▶ EXERCISE:
Only the lines from the one containing "U1 pin VSS: OPTO -> GND" through the end of the records should be retyped, exactly and including both ends; pictures stay out.

▶ GIVEN INFORMATION:
========================
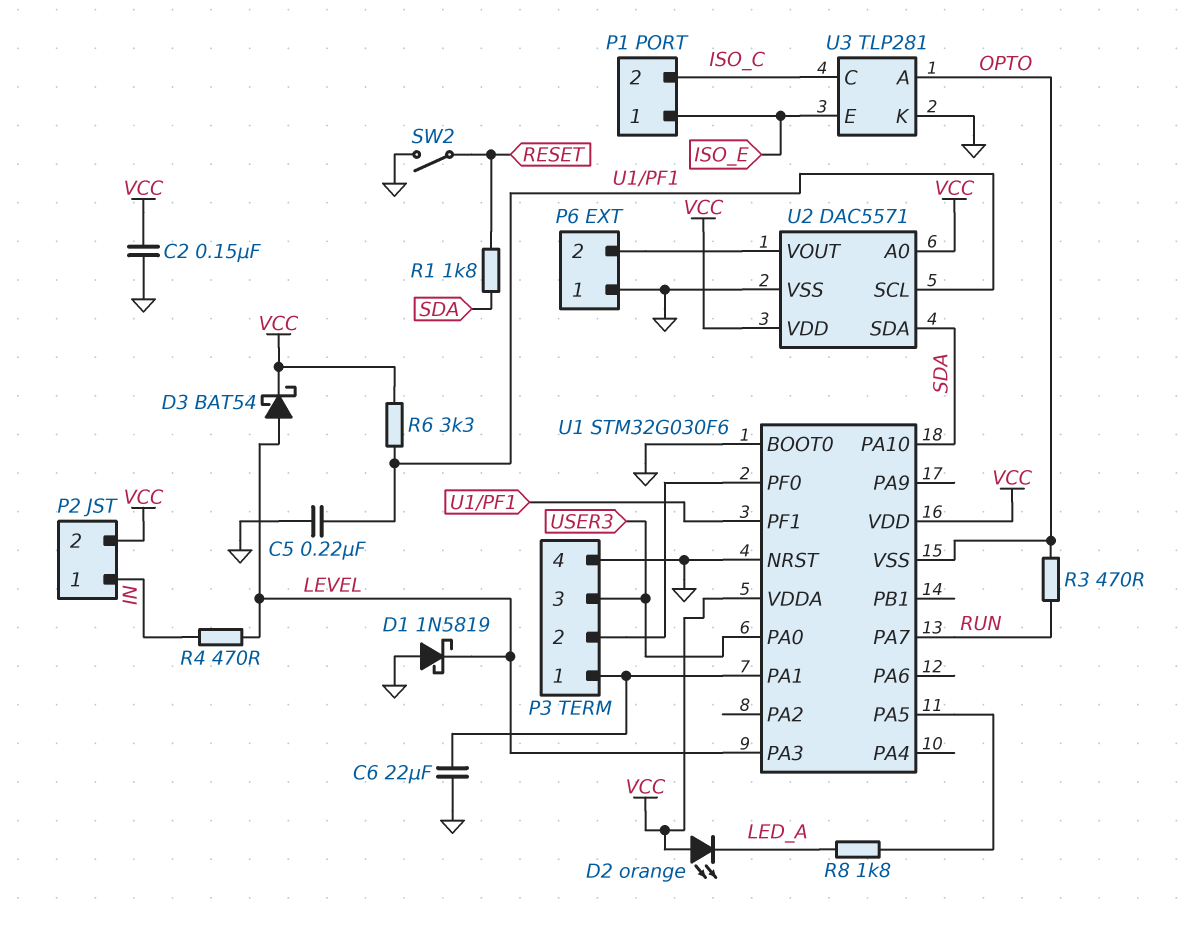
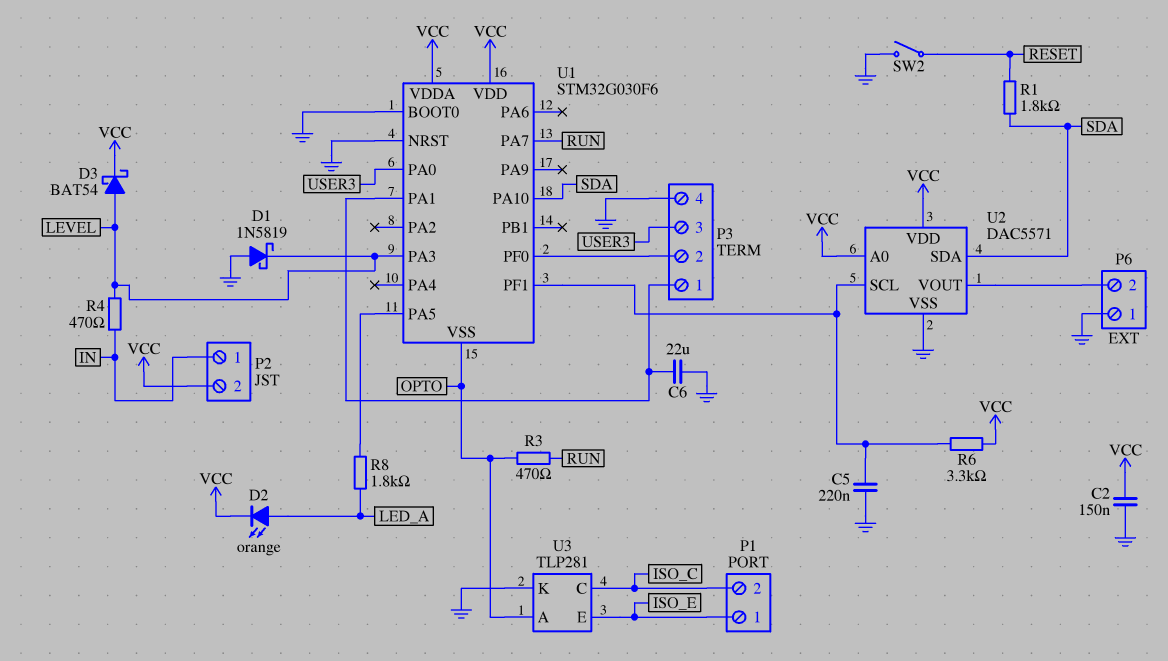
D2: LED orange (A VCC, K LED_A) -> LED orange (A LED_A, K VCC)

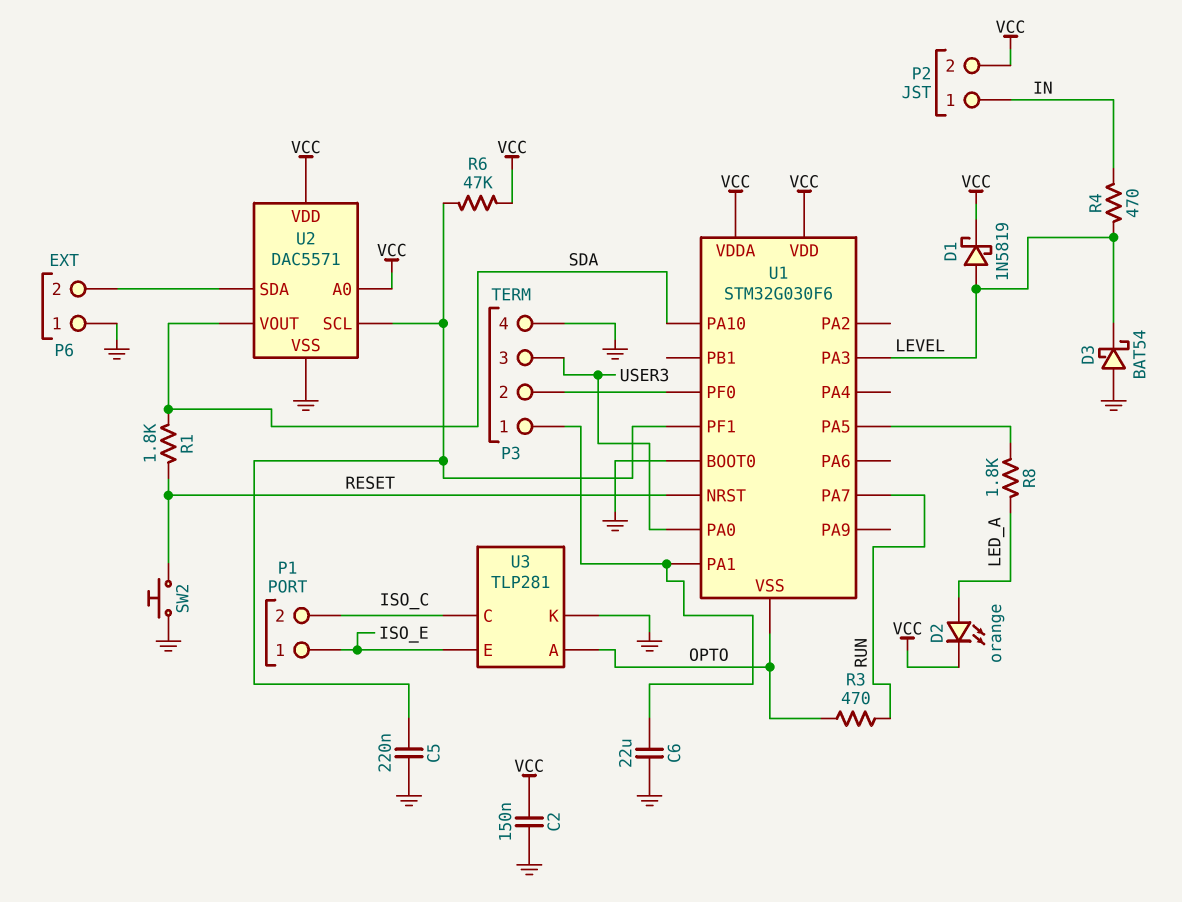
D1: schottky 1N5819 (A GND, K LEVEL) -> schottky 1N5819 (A LEVEL, K VCC)
D3: schottky BAT54 (A LEVEL, K VCC) -> schottky BAT54 (A GND, K LEVEL)
R6: 3.3k (U1/PF1, VCC) -> 47k (U1/PF1, VCC)
SW2: switch (GND, RESET) -> button (GND, RESET)
U1 pin NRST: GND -> RESET
U2 pin SDA: SDA -> P6/2
U2 pin VOUT: P6/2 -> SDA

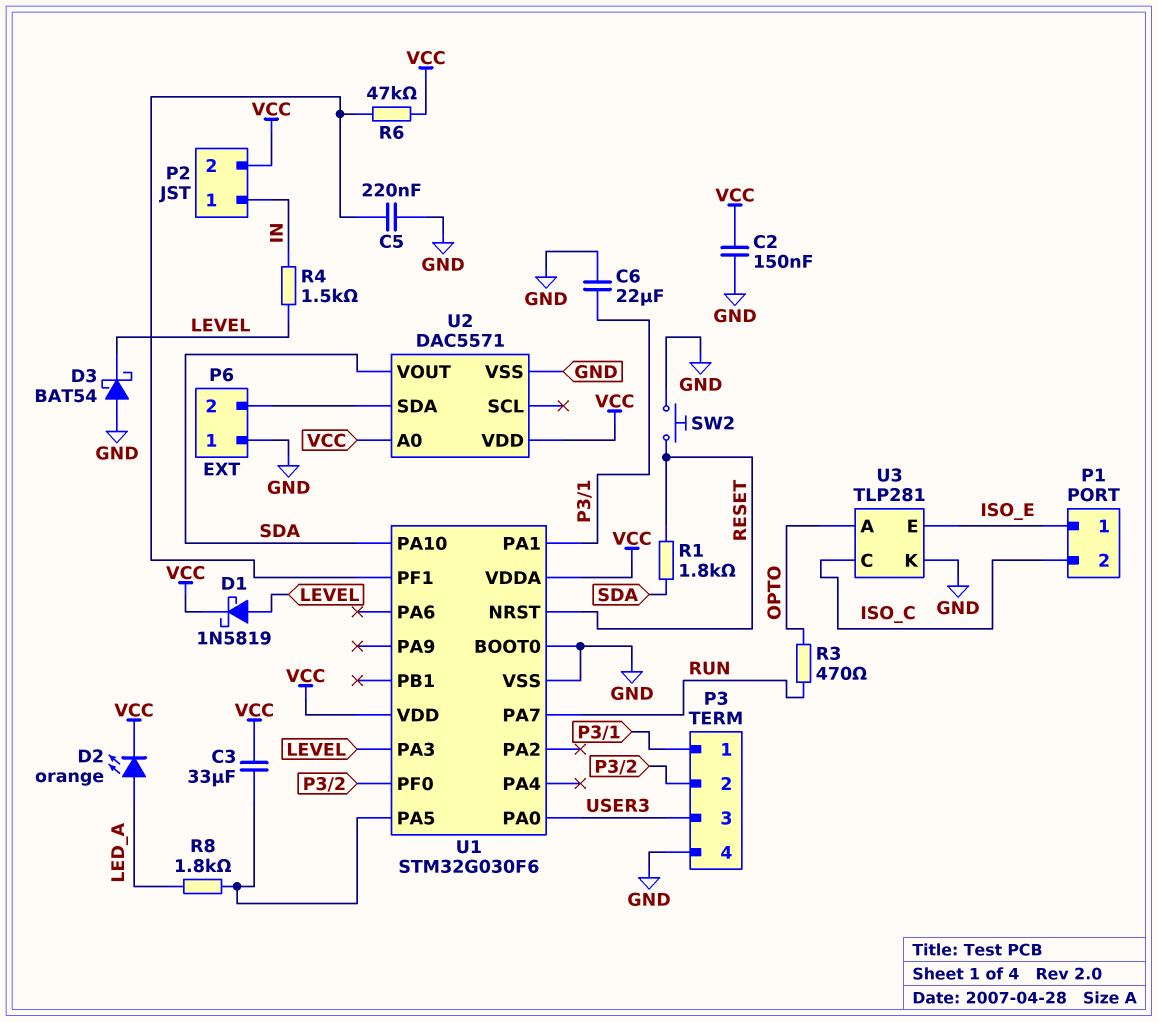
C3: none -> 33uF (U1/PA5, VCC)
R4: 470 (IN, LEVEL) -> 1.5k (IN, LEVEL)
U1 pin VSS: OPTO -> GND
U2 pin SCL: U1/PF1 -> none

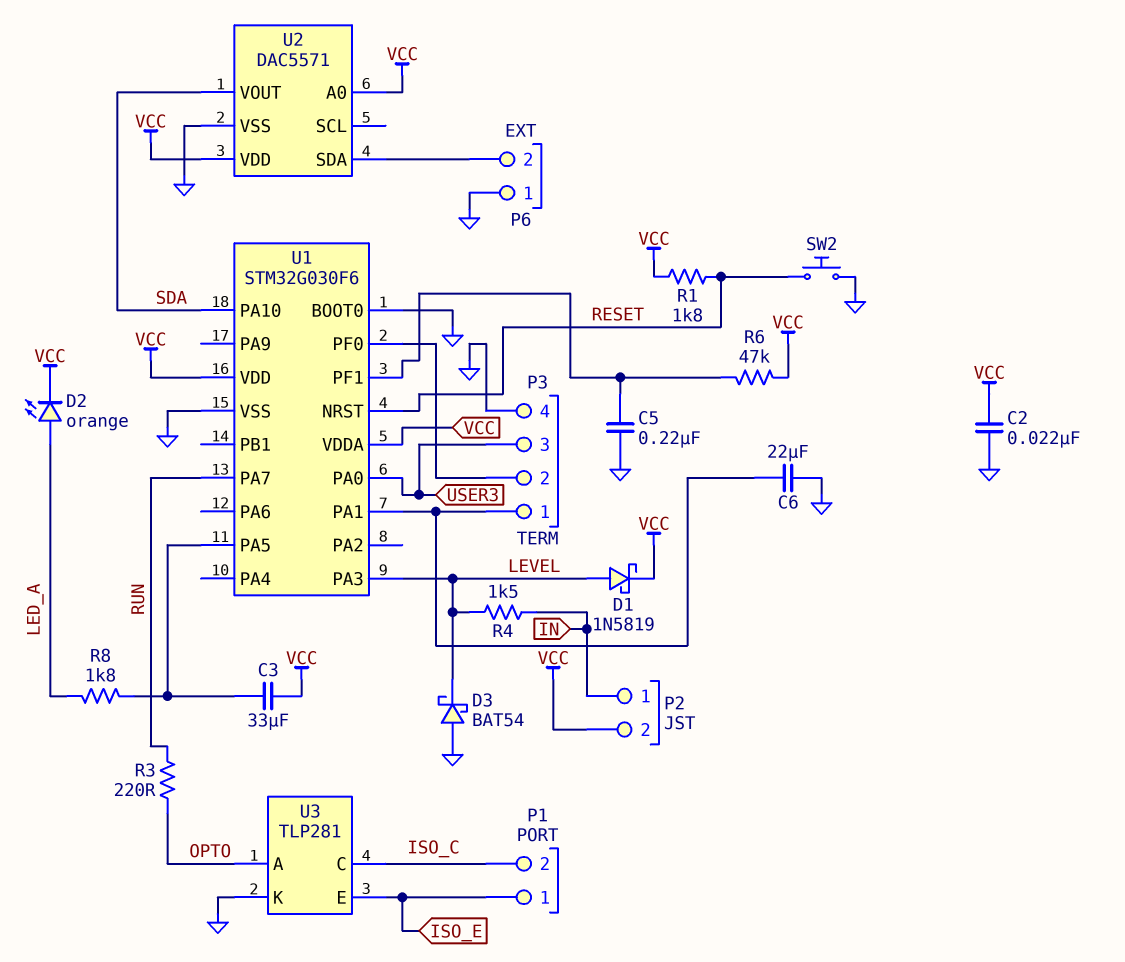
C2: 150nF (GND, VCC) -> 22nF (GND, VCC)
R1: 1.8k (RESET, SDA) -> 1.8k (RESET, VCC)
R3: 470 (OPTO, RUN) -> 220 (OPTO, RUN)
========================
▶ ANSWER FOR THE TASK:
U1 pin VSS: OPTO -> GND
U2 pin SCL: U1/PF1 -> none

C2: 150nF (GND, VCC) -> 22nF (GND, VCC)
R1: 1.8k (RESET, SDA) -> 1.8k (RESET, VCC)
R3: 470 (OPTO, RUN) -> 220 (OPTO, RUN)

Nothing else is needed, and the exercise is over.